[Saved entries]
++++++
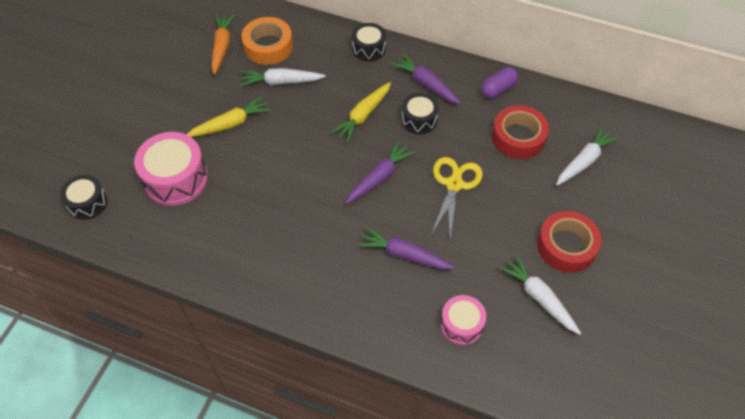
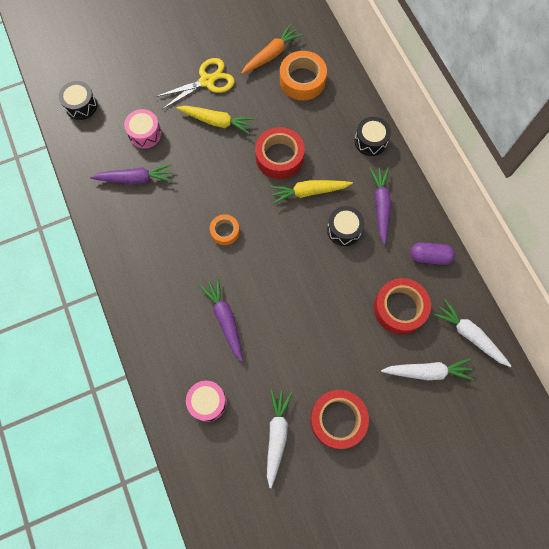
camera: 45 degrees right, 15 degrees up
pink drum [134,132,208,206] -> pink drum [124,109,161,148], size x0.60
white carrot [240,68,326,86] -> white carrot moved to [432,299,511,367]
purple carrot [346,141,415,204] -> purple carrot moved to [90,164,172,184]
yellow scissors [431,157,483,238] -> yellow scissors moved to [155,58,235,110]
none -> orange tape [210,214,240,245]
none -> red tape [255,127,305,179]

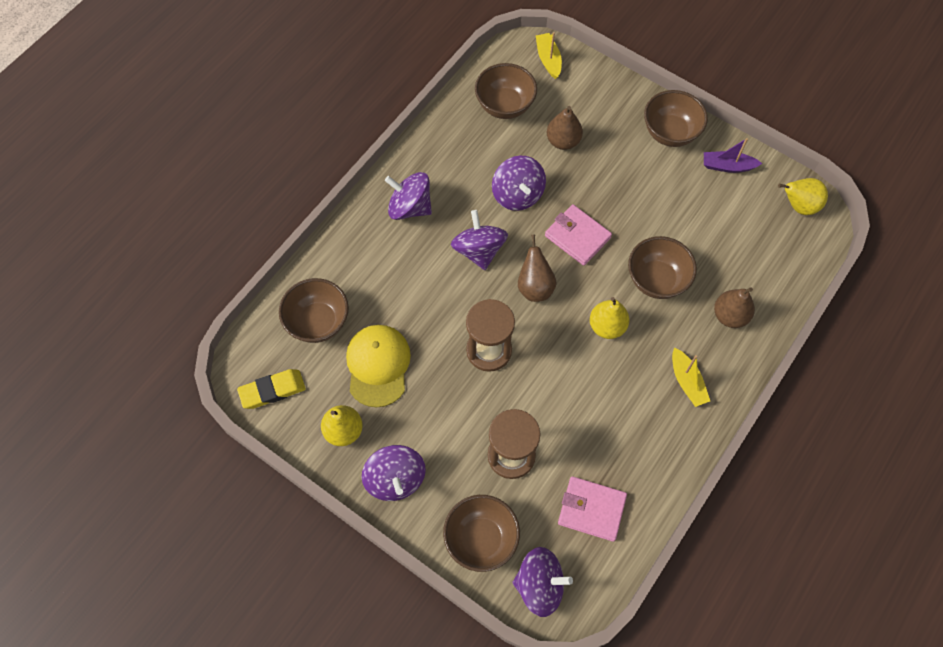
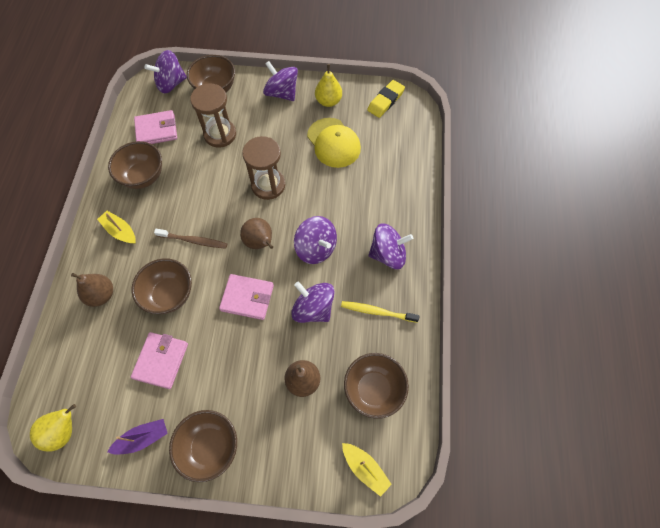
camera: 150 degrees right, 0 degrees up
brown bowl [279,278,349,343] -> brown bowl moved to [108,141,162,189]
yellow pear [590,297,629,339] -> brown toothbrush [154,229,227,249]
none -> pink wallet [131,332,188,389]
none -> yellow toothbrush [341,301,420,323]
++++++
- _TASK_:
Please transcribe exactly the line containing "none -> red tape [255,127,305,179]" and every later line through the end of the records above, omitting pictures.

- _ANSWER FOR THIS EXERCISE_:
none -> red tape [255,127,305,179]

camera: 150 degrees right, 0 degrees up
brown bowl [279,278,349,343] -> brown bowl moved to [108,141,162,189]
yellow pear [590,297,629,339] -> brown toothbrush [154,229,227,249]
none -> pink wallet [131,332,188,389]
none -> yellow toothbrush [341,301,420,323]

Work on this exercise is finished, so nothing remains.